• Problem description:
Repeat every record exactly, but keep images out of the copy.

Segment Start: Dataset excerpts

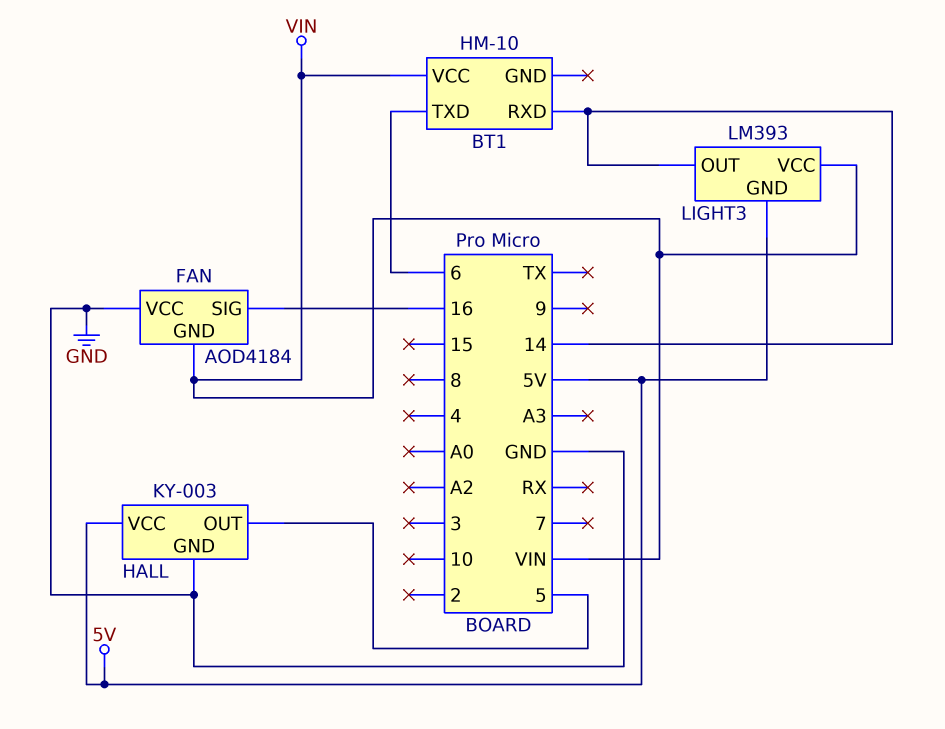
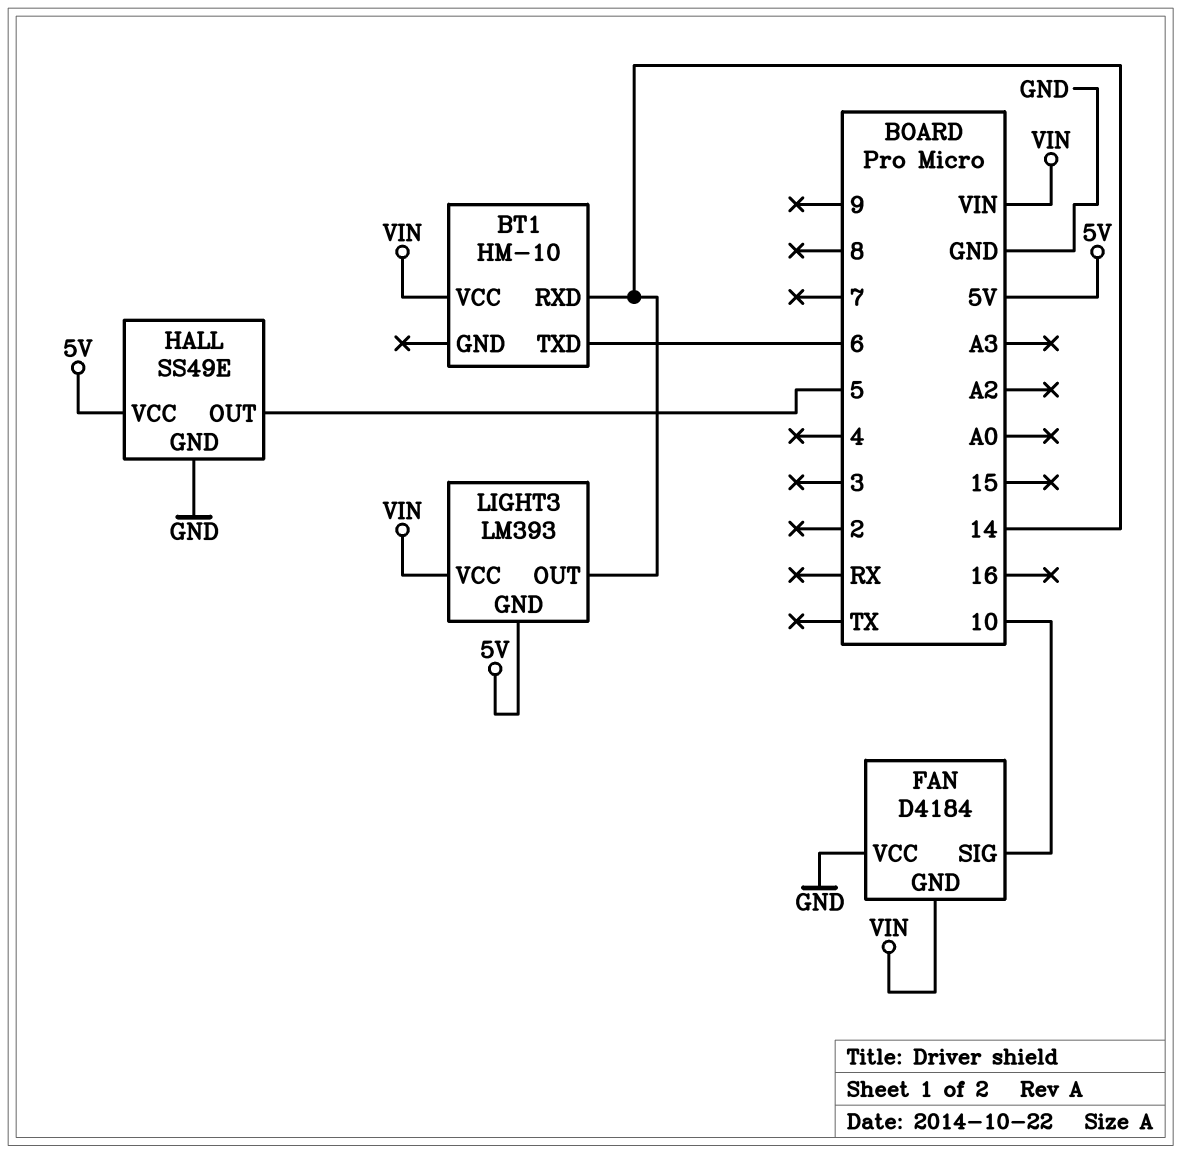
FAN: AOD4184 -> D4184
FAN pin SIG: 16 -> 10
HALL: KY-003 -> SS49E

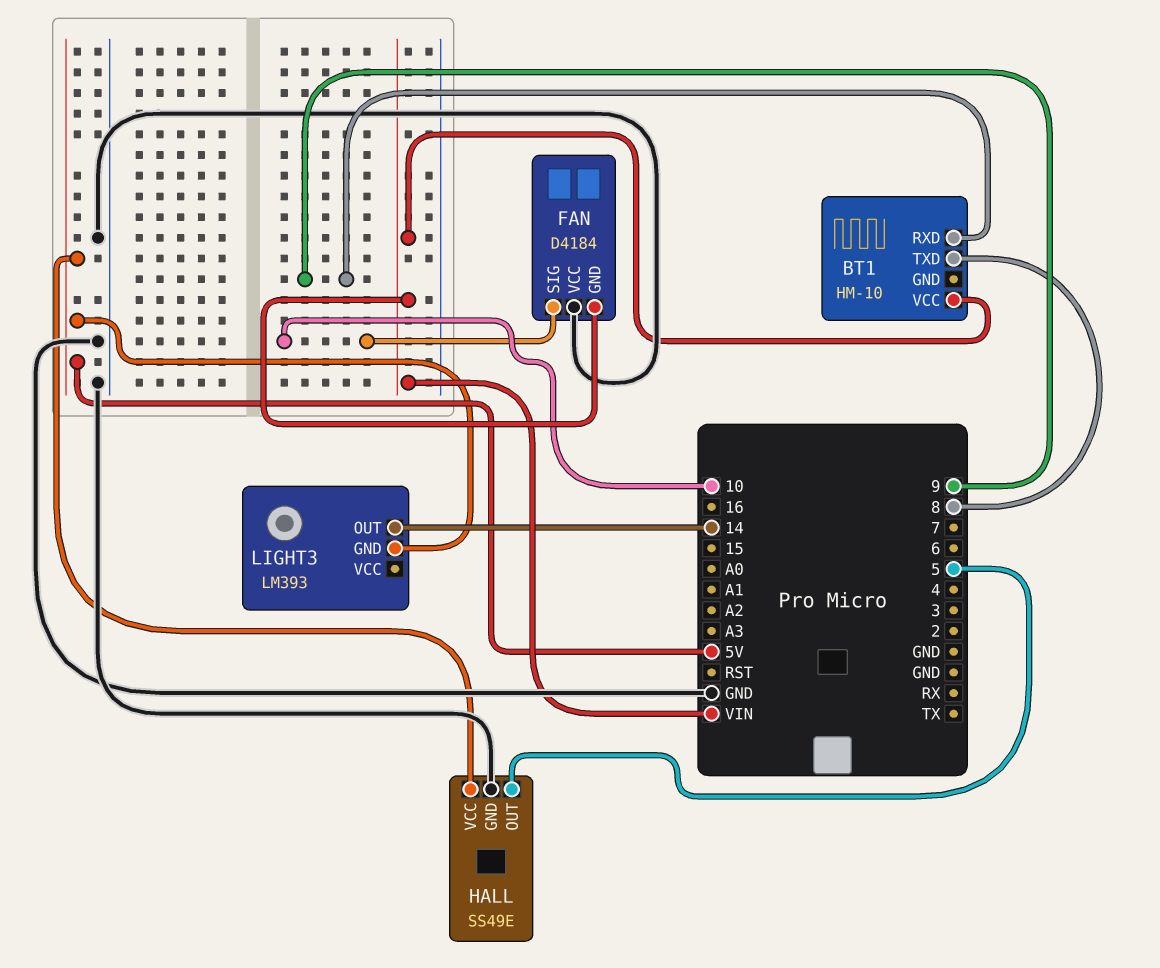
BT1 pin RXD: 14 -> 9
BT1 pin TXD: 6 -> 8
LIGHT3 pin VCC: VIN -> none

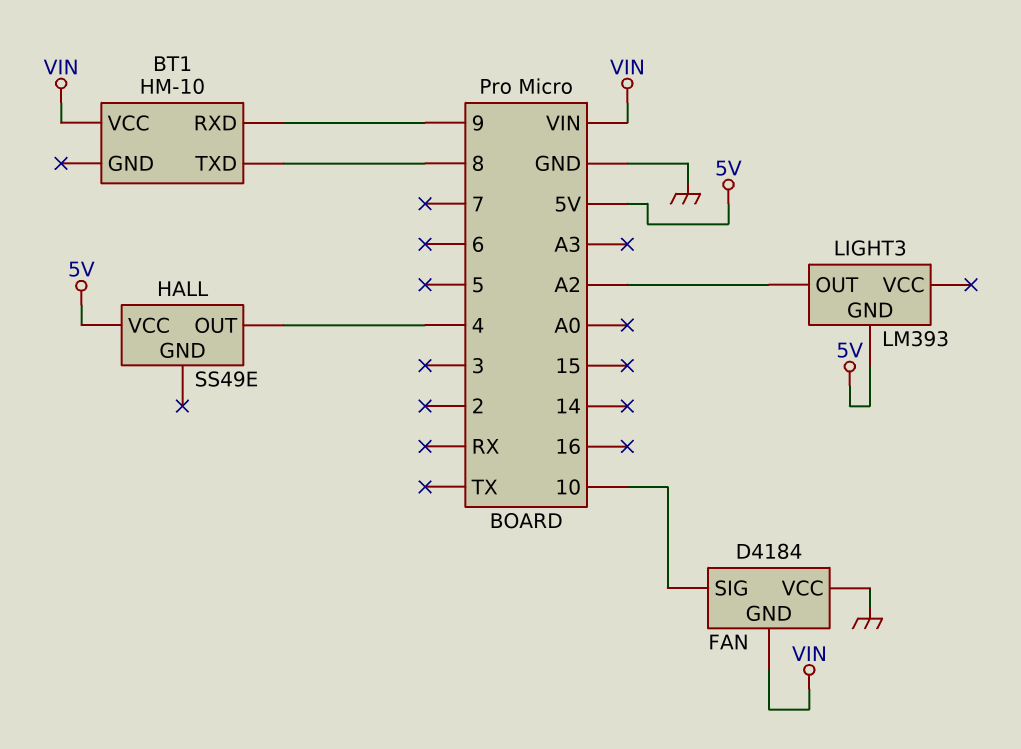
HALL pin GND: GND -> none
HALL pin OUT: 5 -> 4
LIGHT3 pin OUT: 14 -> A2

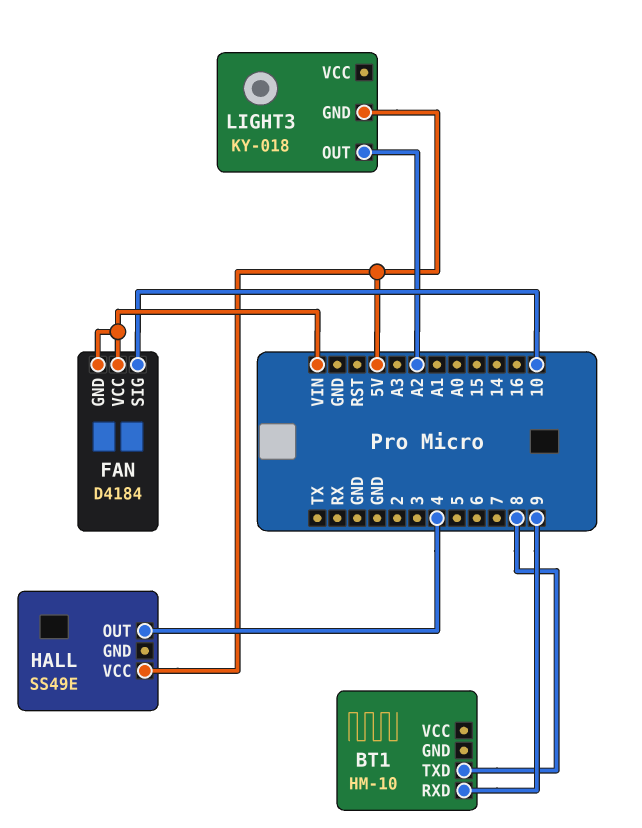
BT1 pin VCC: VIN -> none
FAN pin VCC: GND -> VIN
LIGHT3: LM393 -> KY-018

Segment End: Dataset excerpts

• Output for this task:
FAN: AOD4184 -> D4184
FAN pin SIG: 16 -> 10
HALL: KY-003 -> SS49E

BT1 pin RXD: 14 -> 9
BT1 pin TXD: 6 -> 8
LIGHT3 pin VCC: VIN -> none

HALL pin GND: GND -> none
HALL pin OUT: 5 -> 4
LIGHT3 pin OUT: 14 -> A2

BT1 pin VCC: VIN -> none
FAN pin VCC: GND -> VIN
LIGHT3: LM393 -> KY-018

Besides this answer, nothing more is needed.